• **Work request**: Take the entries below and print, exactly, the stretch from the line containing "C102: 15nF (W8, Y9) -> none" through the line containing "U101: AND 74LS08", both included.

• **Exercise input**:
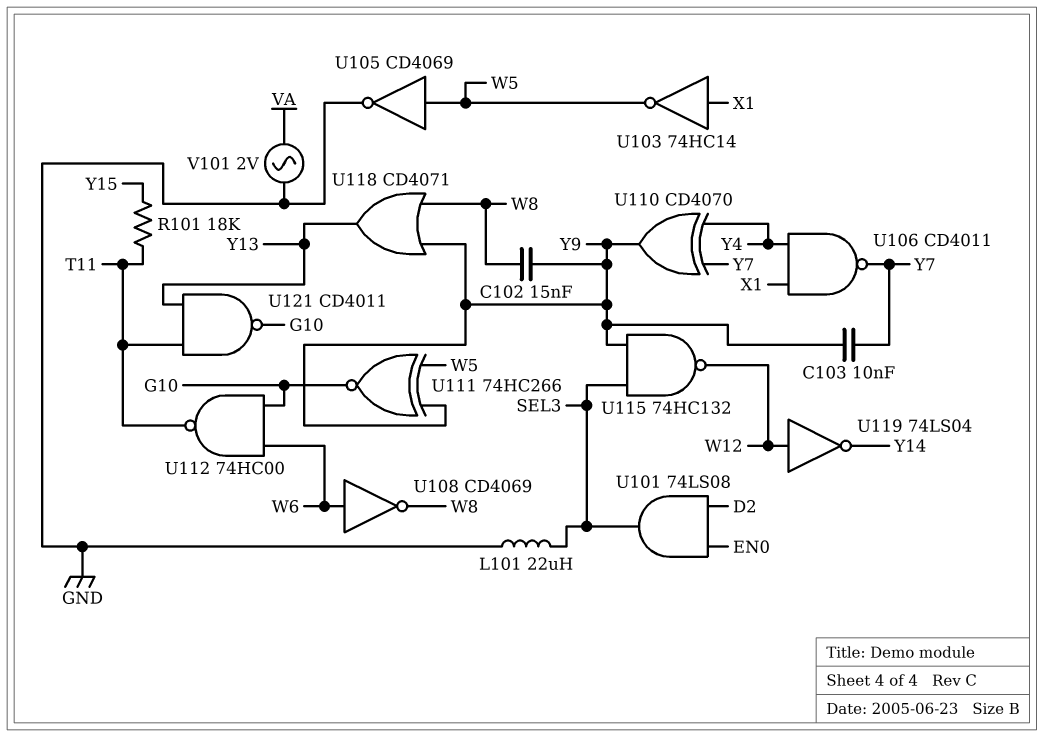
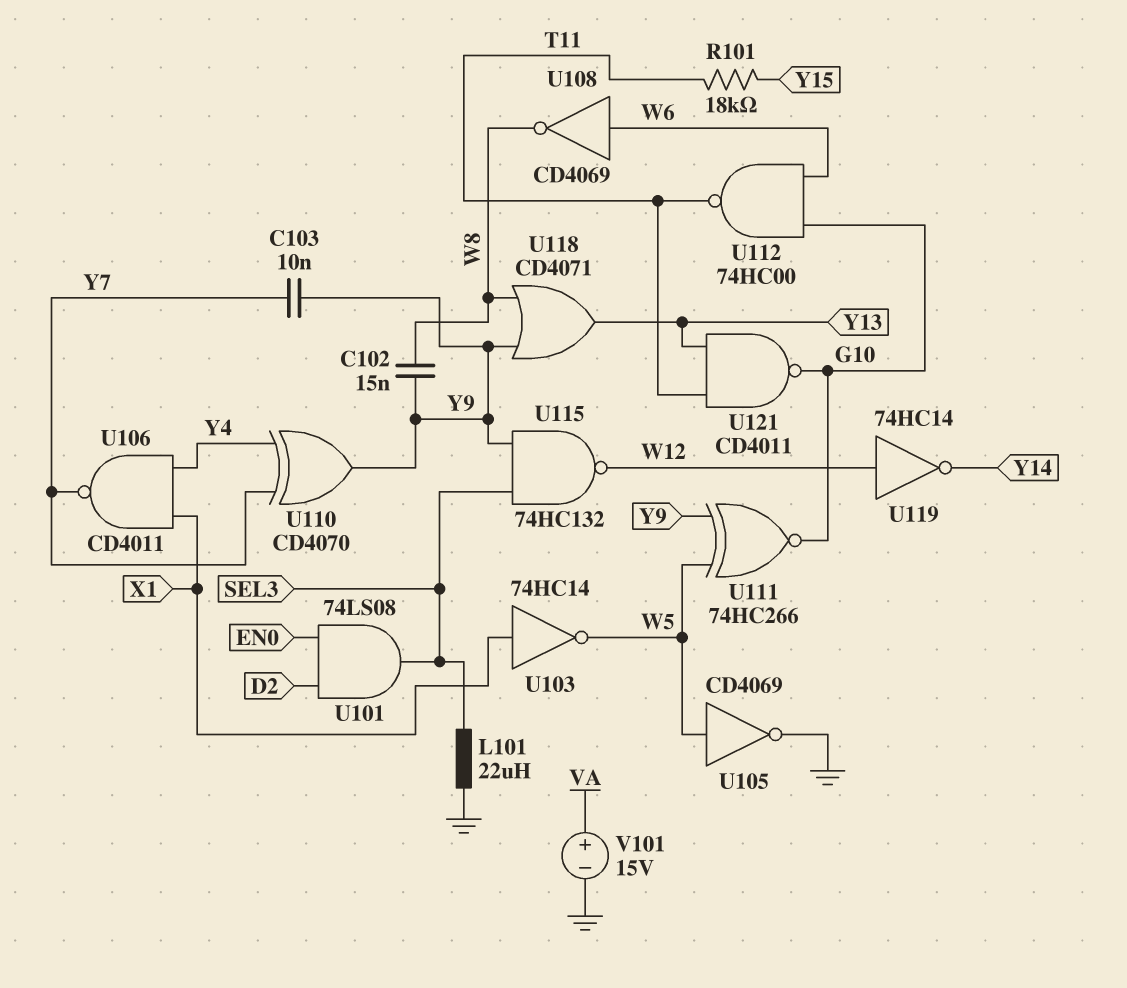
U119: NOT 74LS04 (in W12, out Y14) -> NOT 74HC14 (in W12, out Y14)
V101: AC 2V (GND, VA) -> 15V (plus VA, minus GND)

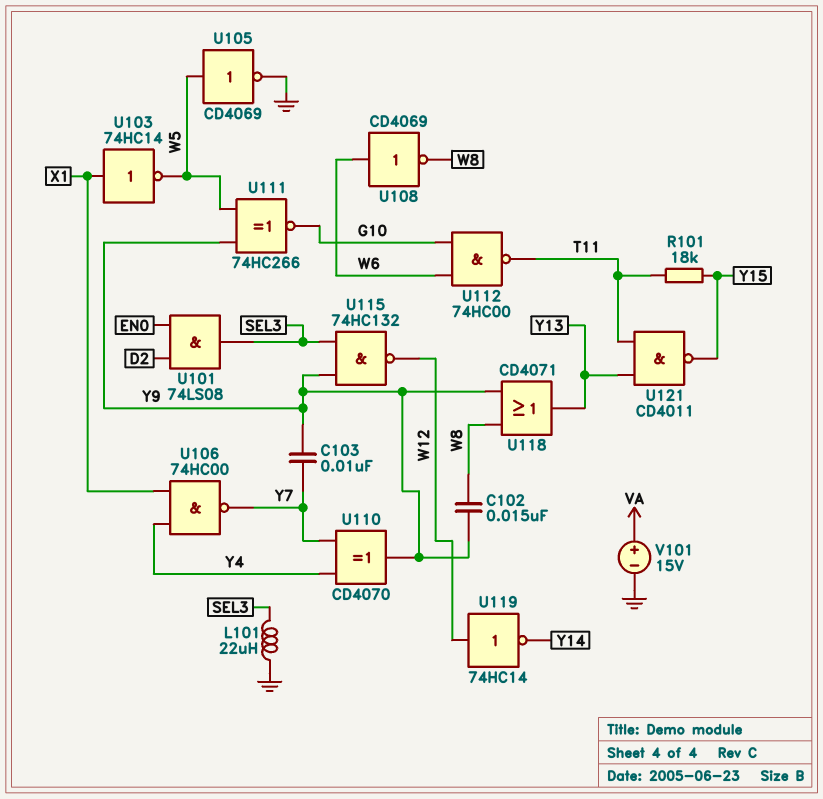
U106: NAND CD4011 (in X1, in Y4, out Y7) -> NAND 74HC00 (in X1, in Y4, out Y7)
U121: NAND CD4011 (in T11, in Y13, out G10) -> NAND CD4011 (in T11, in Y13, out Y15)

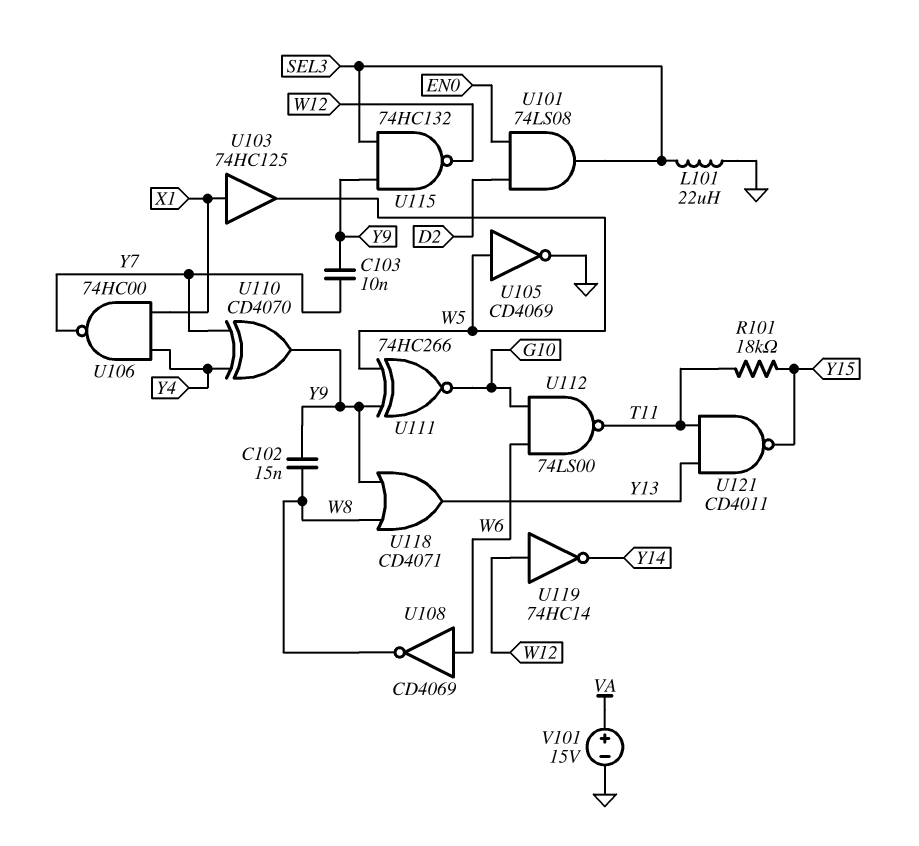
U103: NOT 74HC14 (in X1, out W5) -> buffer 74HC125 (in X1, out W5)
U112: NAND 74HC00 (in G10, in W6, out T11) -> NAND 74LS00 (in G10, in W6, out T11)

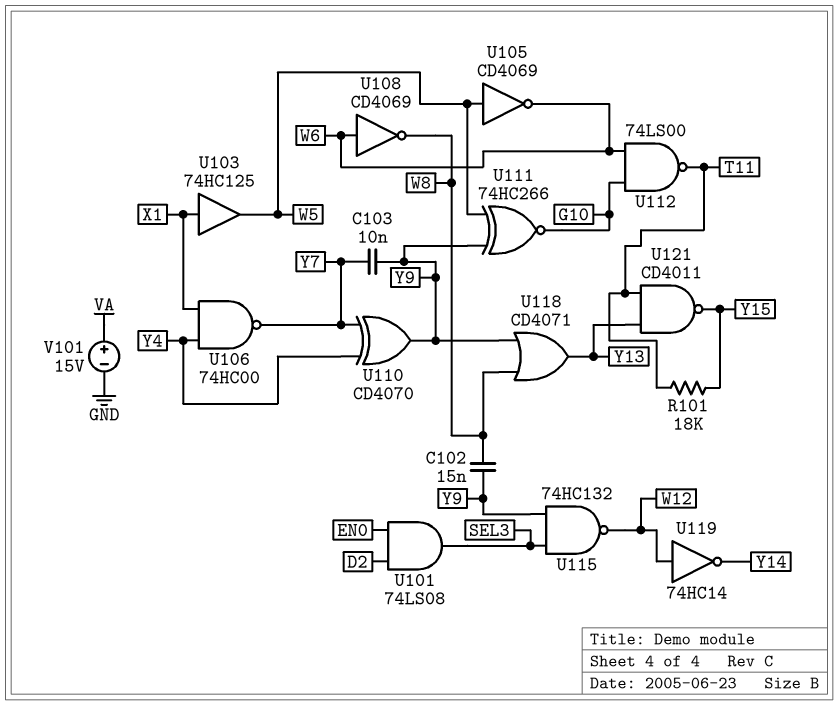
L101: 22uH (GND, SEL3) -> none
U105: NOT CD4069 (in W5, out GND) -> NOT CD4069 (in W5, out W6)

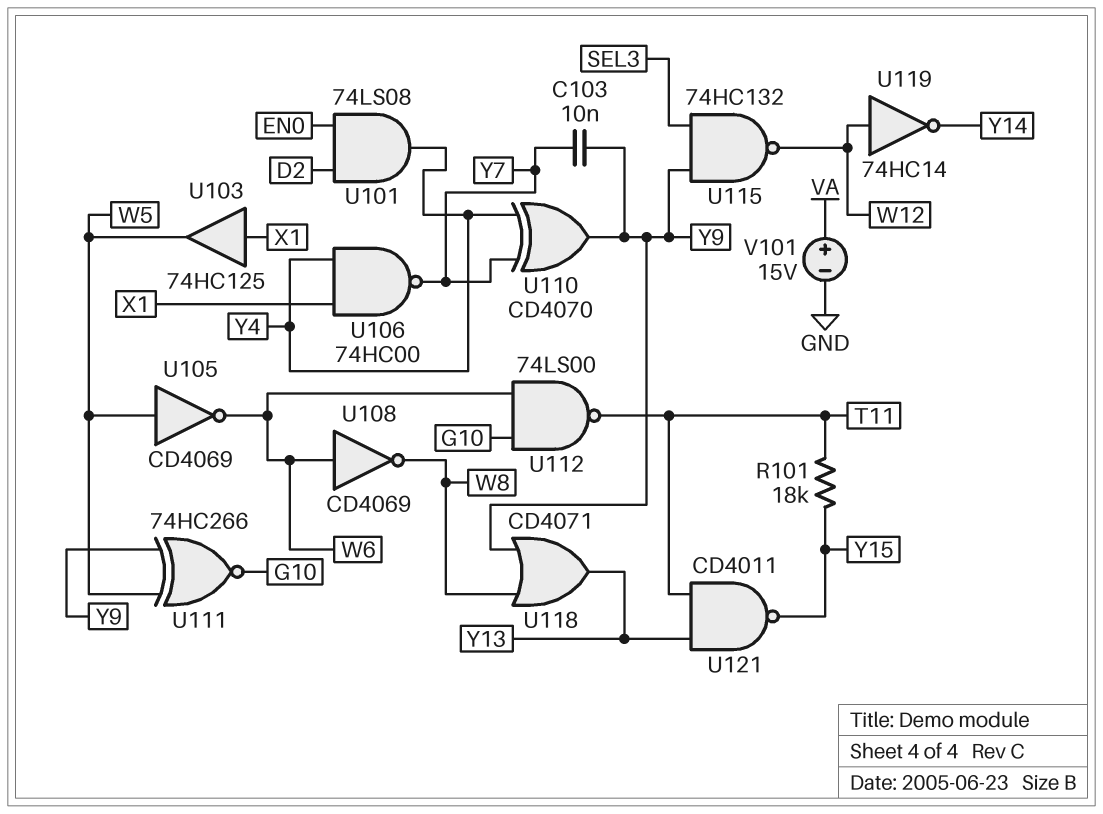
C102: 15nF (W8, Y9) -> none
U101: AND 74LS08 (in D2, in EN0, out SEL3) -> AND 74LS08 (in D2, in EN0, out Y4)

* * *

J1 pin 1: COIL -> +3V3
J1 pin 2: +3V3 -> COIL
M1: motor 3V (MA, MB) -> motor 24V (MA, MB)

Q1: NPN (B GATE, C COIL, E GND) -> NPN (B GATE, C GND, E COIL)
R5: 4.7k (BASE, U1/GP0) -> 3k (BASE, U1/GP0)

• **Solution for this problem**:
C102: 15nF (W8, Y9) -> none
U101: AND 74LS08 (in D2, in EN0, out SEL3) -> AND 74LS08 (in D2, in EN0, out Y4)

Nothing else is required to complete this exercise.